WORK REQUIRED —
Quote the records that follow in full, leaving the pictures out.

*****

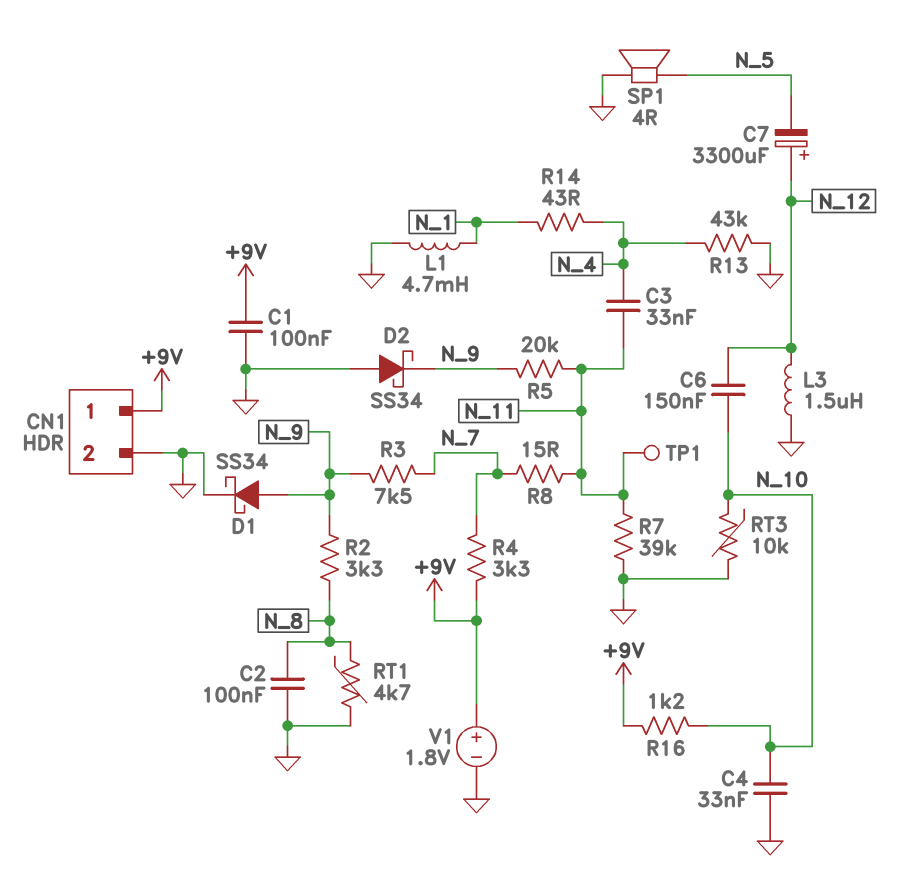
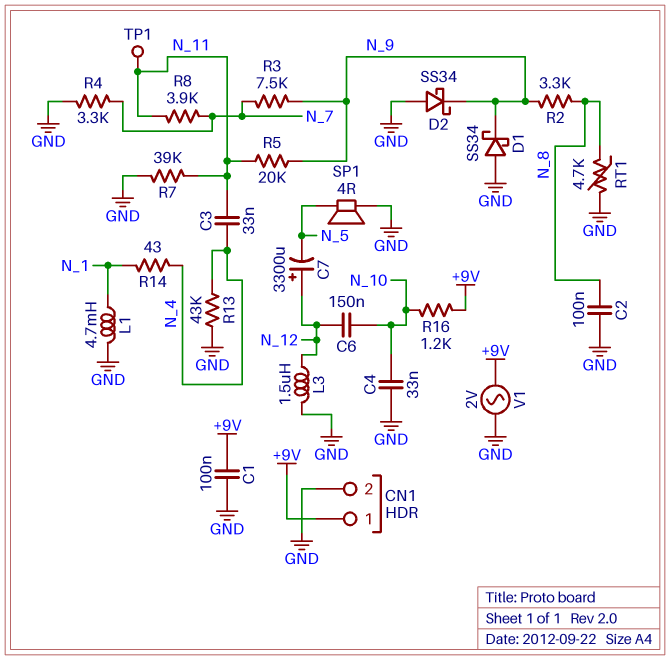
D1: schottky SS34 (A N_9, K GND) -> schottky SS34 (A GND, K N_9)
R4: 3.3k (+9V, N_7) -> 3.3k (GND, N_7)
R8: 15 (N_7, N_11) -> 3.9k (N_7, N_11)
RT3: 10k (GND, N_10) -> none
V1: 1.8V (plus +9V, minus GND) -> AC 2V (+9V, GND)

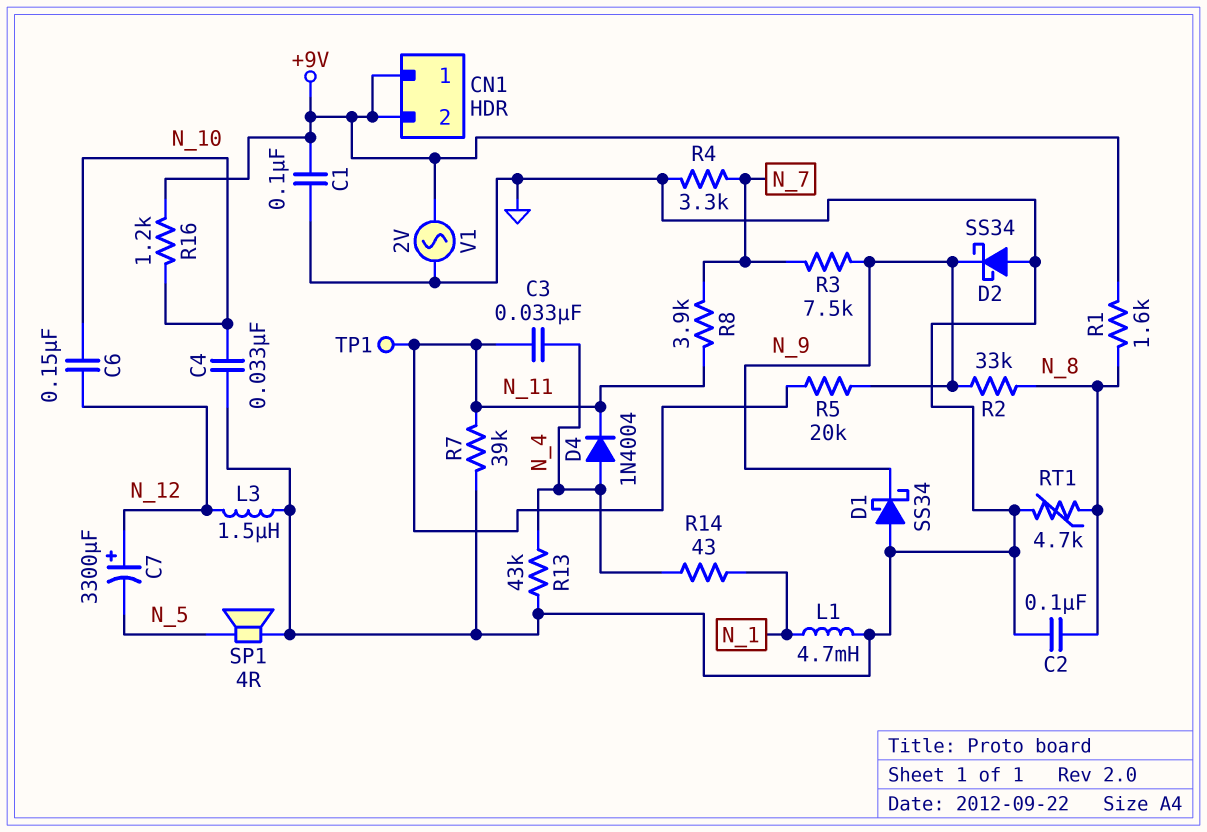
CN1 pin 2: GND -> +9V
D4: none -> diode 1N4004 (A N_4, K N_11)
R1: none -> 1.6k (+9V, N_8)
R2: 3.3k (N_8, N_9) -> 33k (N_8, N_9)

*****

OUTPUT BELOW —
D1: schottky SS34 (A N_9, K GND) -> schottky SS34 (A GND, K N_9)
R4: 3.3k (+9V, N_7) -> 3.3k (GND, N_7)
R8: 15 (N_7, N_11) -> 3.9k (N_7, N_11)
RT3: 10k (GND, N_10) -> none
V1: 1.8V (plus +9V, minus GND) -> AC 2V (+9V, GND)

CN1 pin 2: GND -> +9V
D4: none -> diode 1N4004 (A N_4, K N_11)
R1: none -> 1.6k (+9V, N_8)
R2: 3.3k (N_8, N_9) -> 33k (N_8, N_9)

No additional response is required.